◆ REQUEST ◆
Reproduce the entries from the line that contains "Amman: 8:54 -> none" through the line that contains "Edmonton: none -> 12:42", replacing "none" with "absent" throughout and leaving all else unchanged. Omit the pictures from your answer.

[Data excerpts]
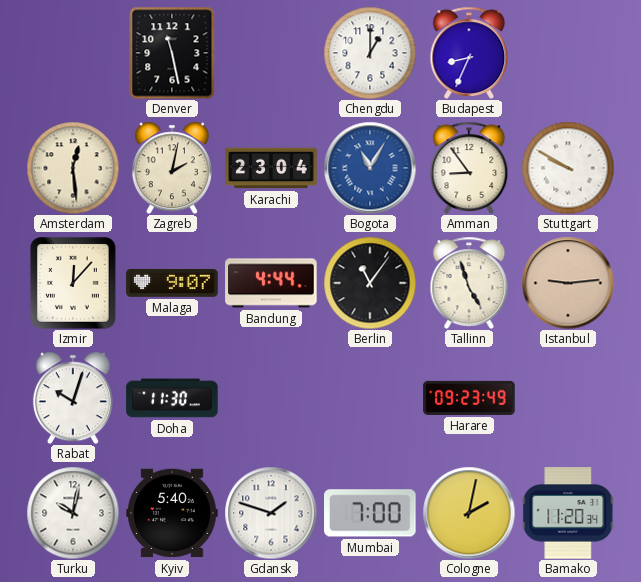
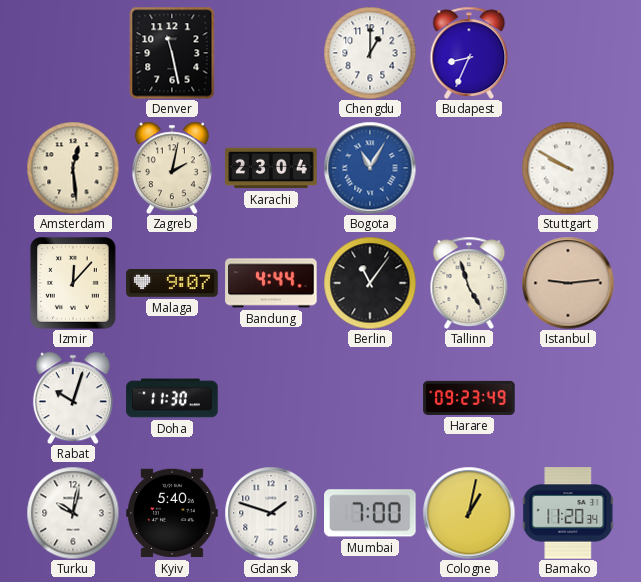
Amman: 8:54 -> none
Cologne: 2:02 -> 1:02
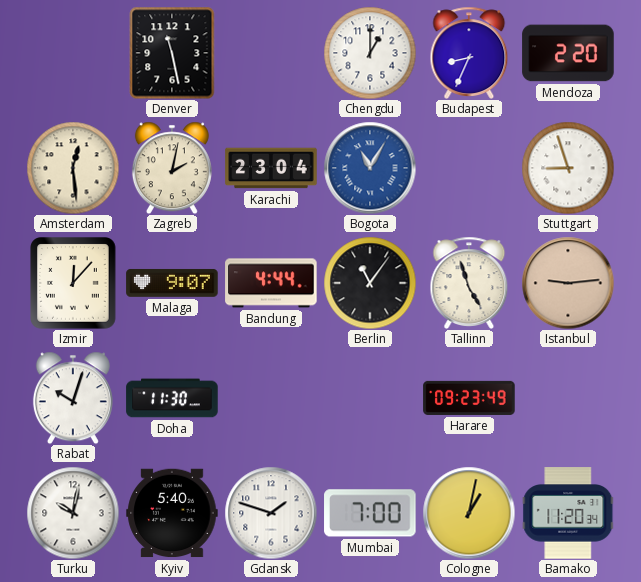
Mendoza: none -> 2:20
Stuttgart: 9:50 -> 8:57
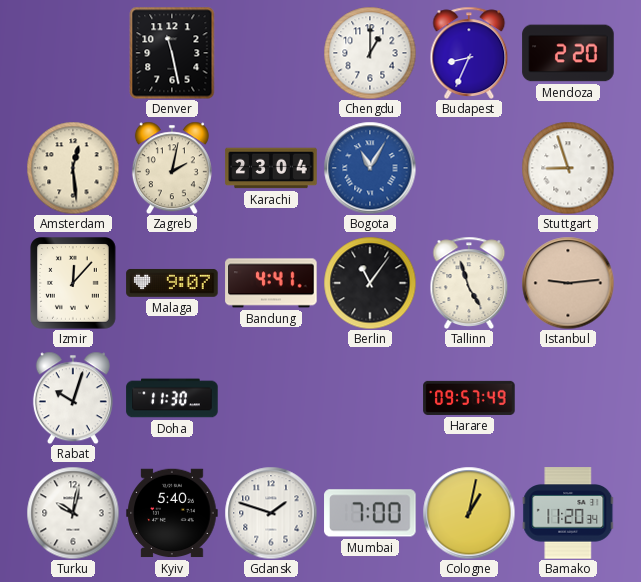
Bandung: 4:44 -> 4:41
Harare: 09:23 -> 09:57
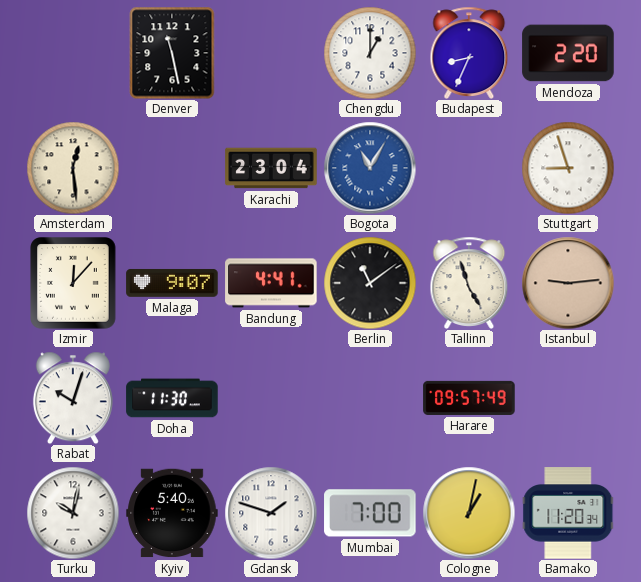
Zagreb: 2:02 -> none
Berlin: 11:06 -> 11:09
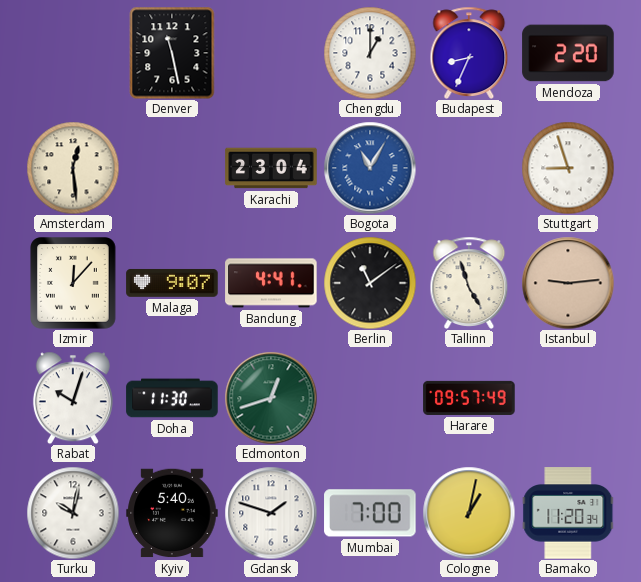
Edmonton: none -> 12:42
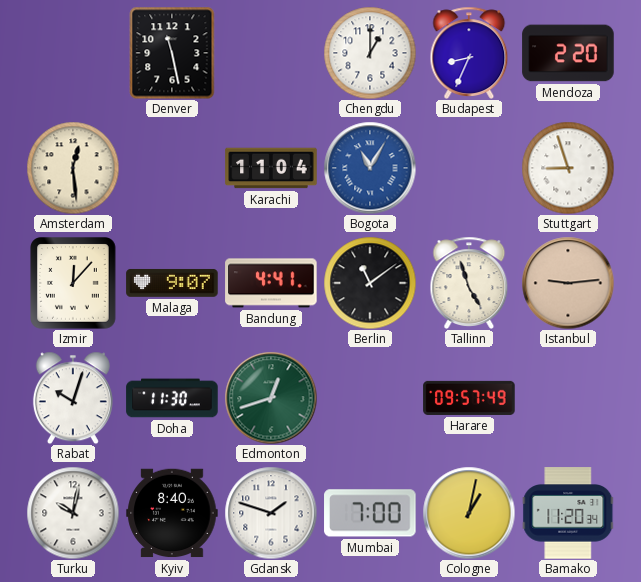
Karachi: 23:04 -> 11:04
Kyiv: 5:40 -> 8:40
---
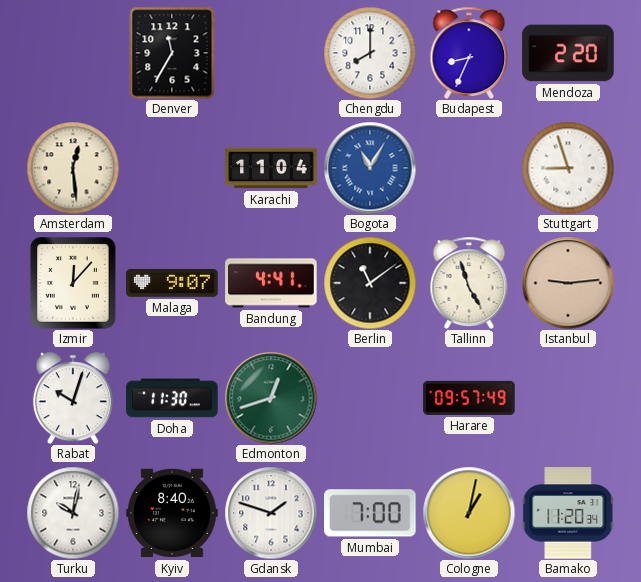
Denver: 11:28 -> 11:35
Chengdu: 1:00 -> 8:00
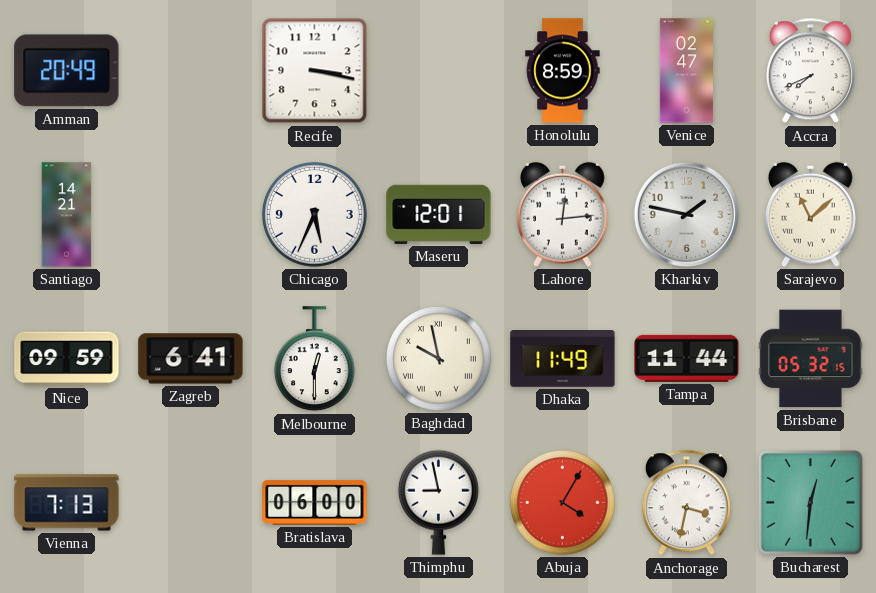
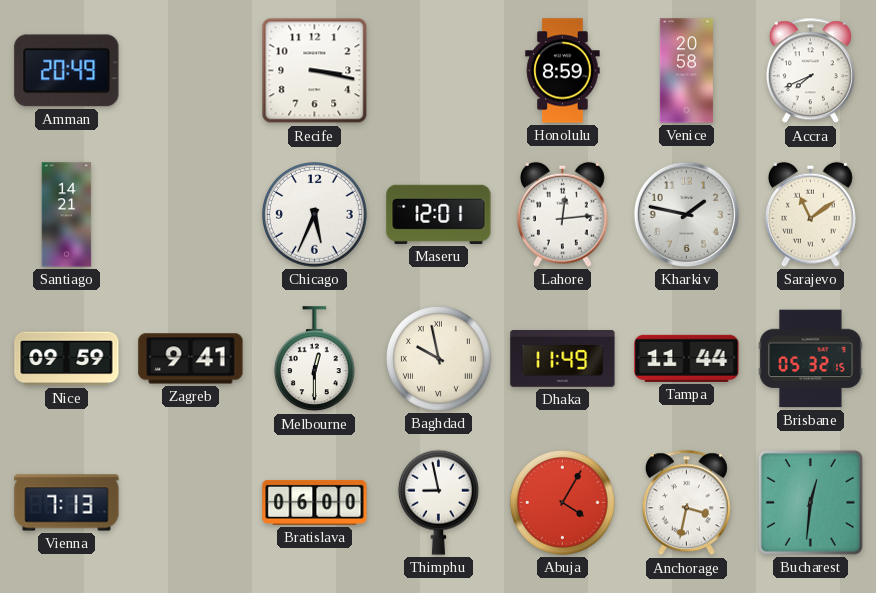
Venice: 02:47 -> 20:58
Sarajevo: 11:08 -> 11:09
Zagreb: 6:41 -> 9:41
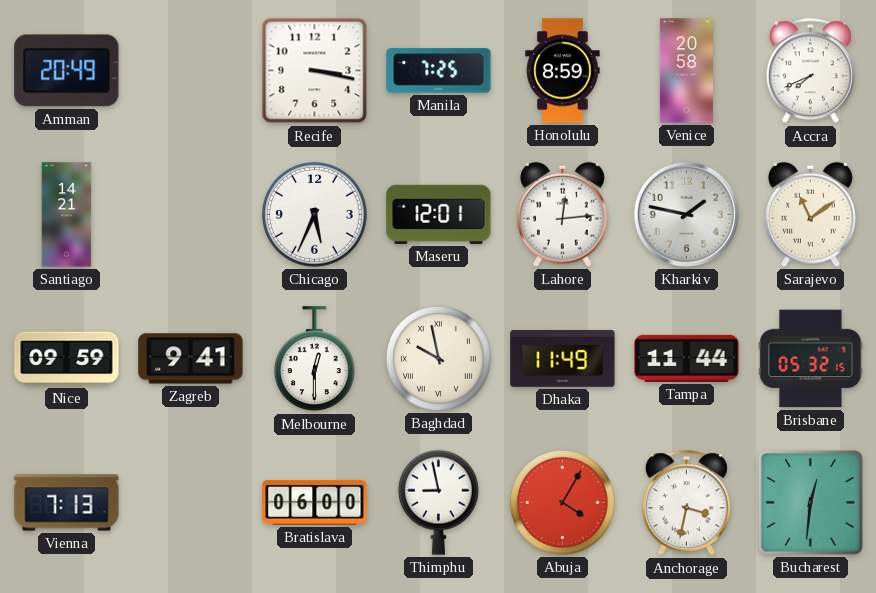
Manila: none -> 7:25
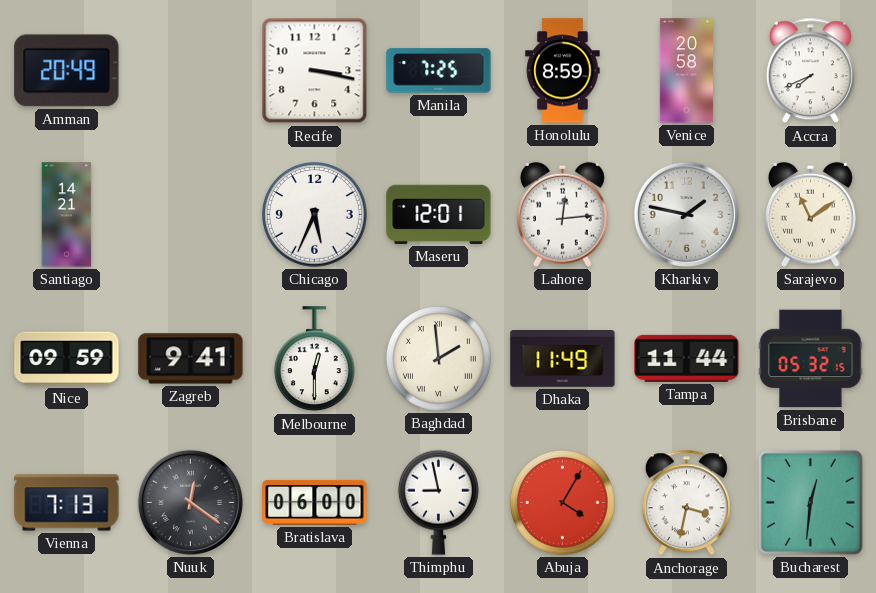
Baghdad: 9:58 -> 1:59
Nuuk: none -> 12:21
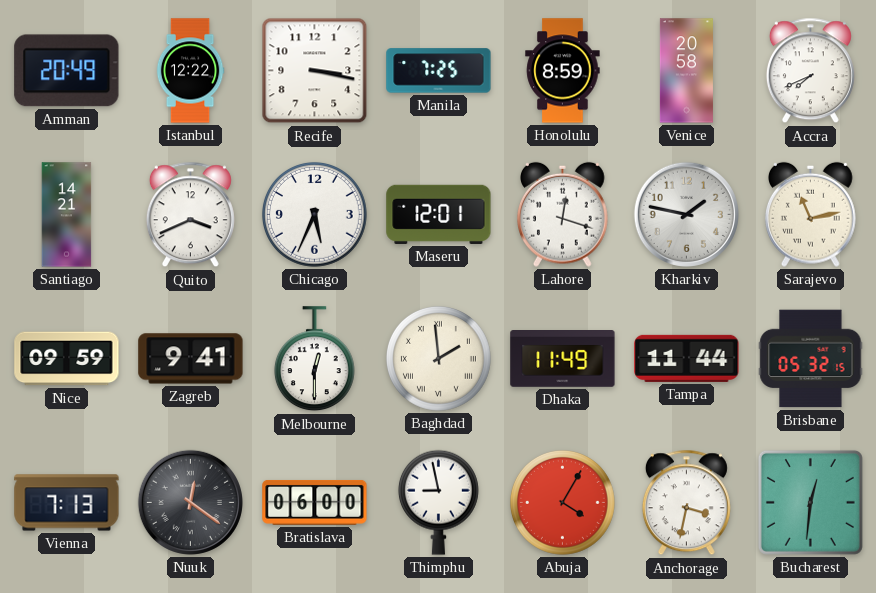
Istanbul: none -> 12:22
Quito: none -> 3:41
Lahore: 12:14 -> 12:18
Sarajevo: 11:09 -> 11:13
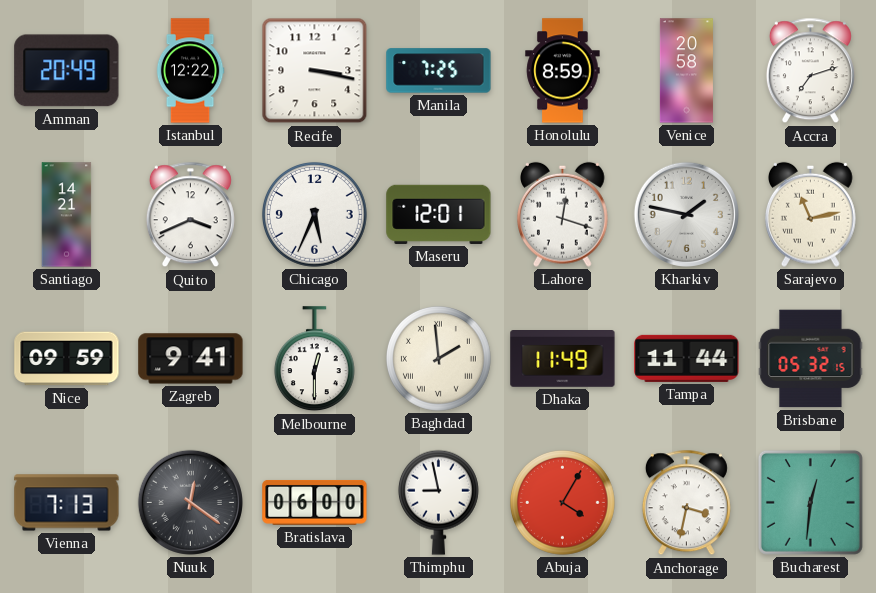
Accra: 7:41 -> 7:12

◆ FINAL ANSWER ◆
Amman: 8:54 -> absent
Cologne: 2:02 -> 1:02
Mendoza: absent -> 2:20
Stuttgart: 9:50 -> 8:57
Bandung: 4:44 -> 4:41
Harare: 09:23 -> 09:57
Zagreb: 2:02 -> absent
Berlin: 11:06 -> 11:09
Edmonton: absent -> 12:42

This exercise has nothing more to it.